Your instructions: When you reproduce the data, keep every word exactly as it stands and leave the pictures out.

Data block:
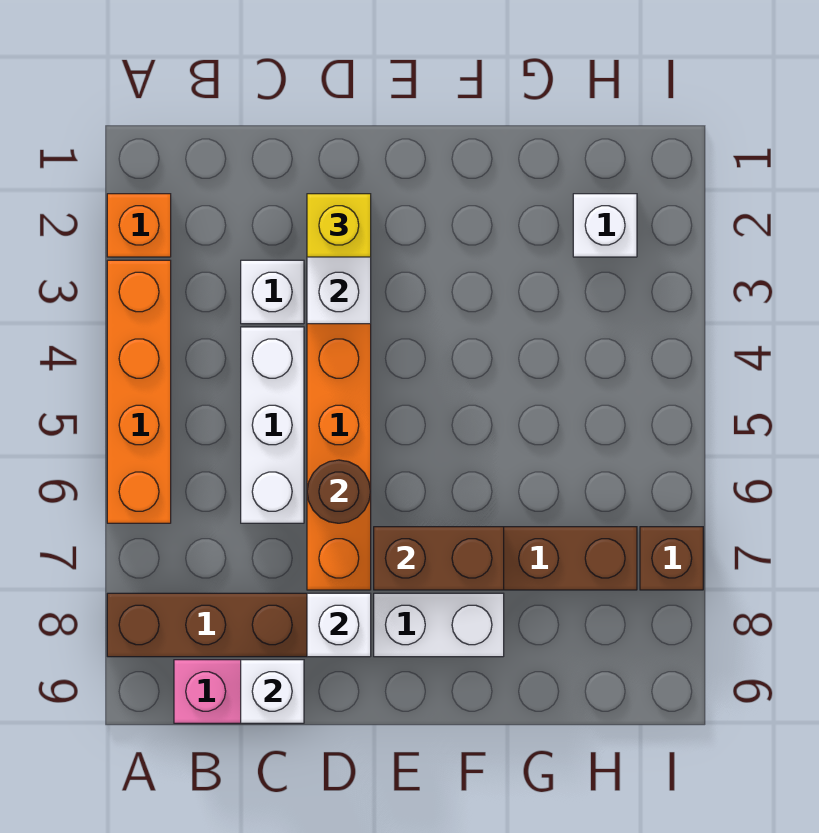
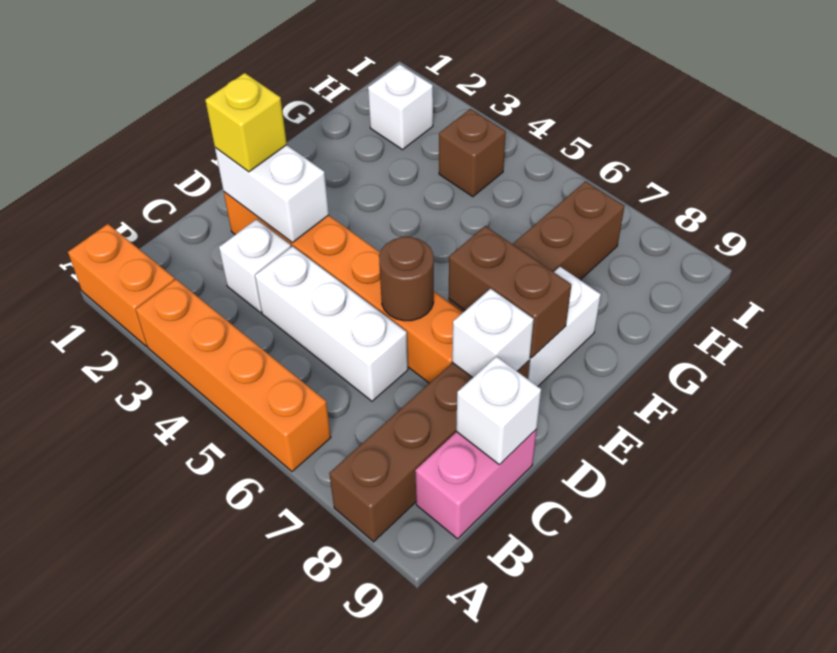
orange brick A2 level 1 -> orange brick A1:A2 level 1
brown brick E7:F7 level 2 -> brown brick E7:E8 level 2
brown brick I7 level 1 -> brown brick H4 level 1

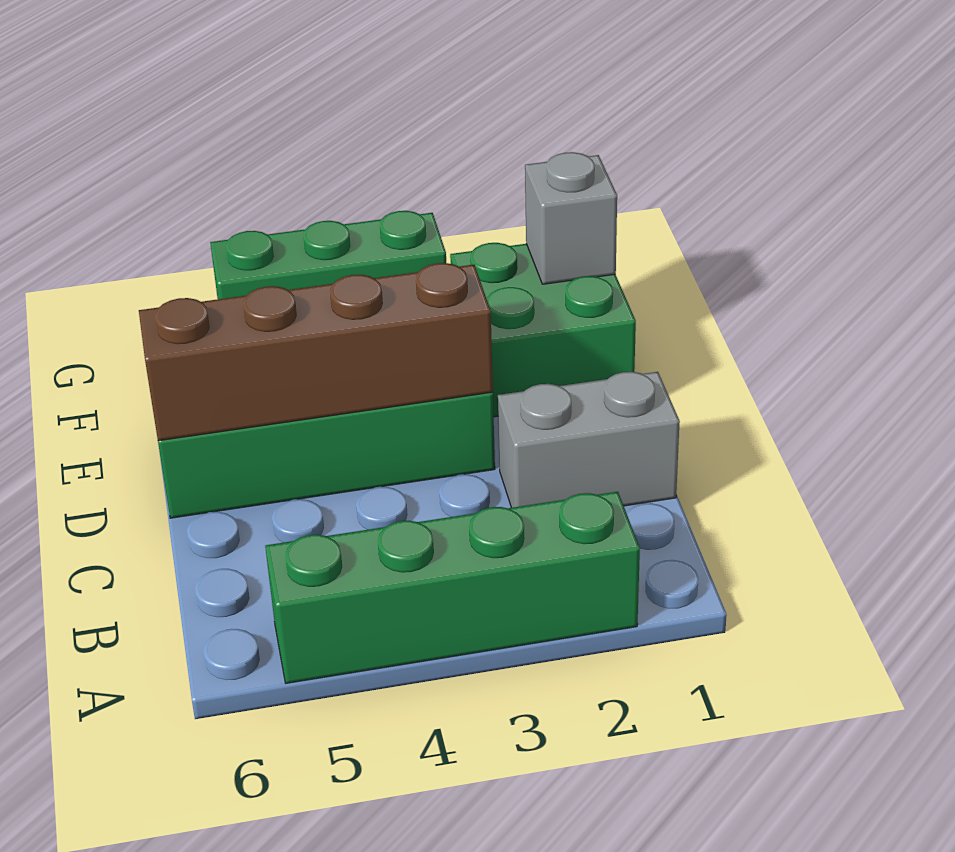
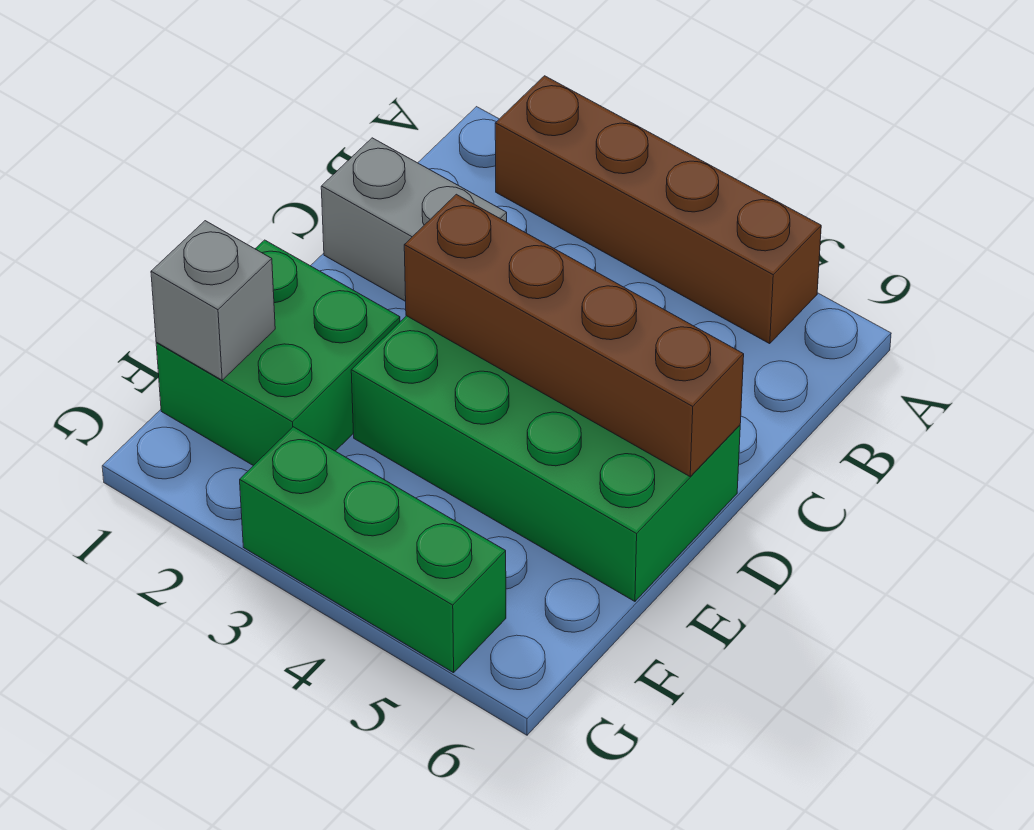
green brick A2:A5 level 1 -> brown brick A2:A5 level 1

Exercise response:
orange brick A2 level 1 -> orange brick A1:A2 level 1
brown brick E7:F7 level 2 -> brown brick E7:E8 level 2
brown brick I7 level 1 -> brown brick H4 level 1

green brick A2:A5 level 1 -> brown brick A2:A5 level 1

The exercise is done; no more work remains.